[Opening Raw data section]

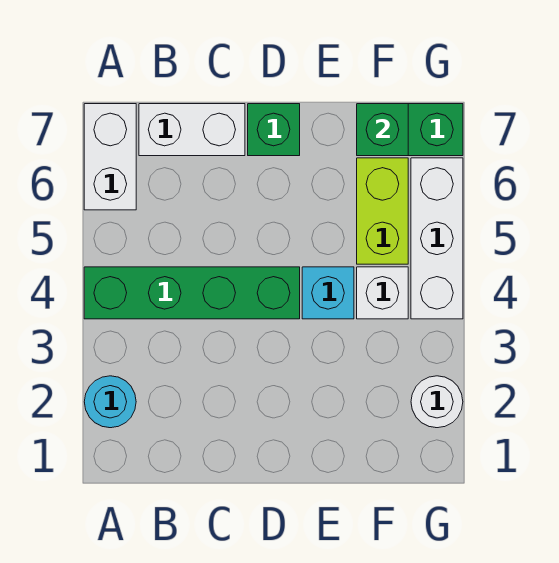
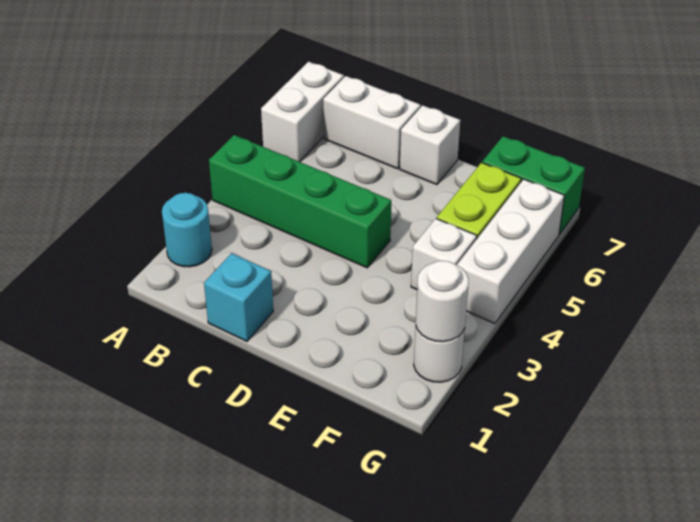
green brick D7 level 1 -> white brick D7 level 1
cyan brick E4 level 1 -> cyan brick C1 level 1
green brick F7 level 2 -> none
none -> white round brick G2 level 2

[Closing Raw data section]

**What is required:** Without the images, write out each line of the data verbatim.

**Result below:**
green brick D7 level 1 -> white brick D7 level 1
cyan brick E4 level 1 -> cyan brick C1 level 1
green brick F7 level 2 -> none
none -> white round brick G2 level 2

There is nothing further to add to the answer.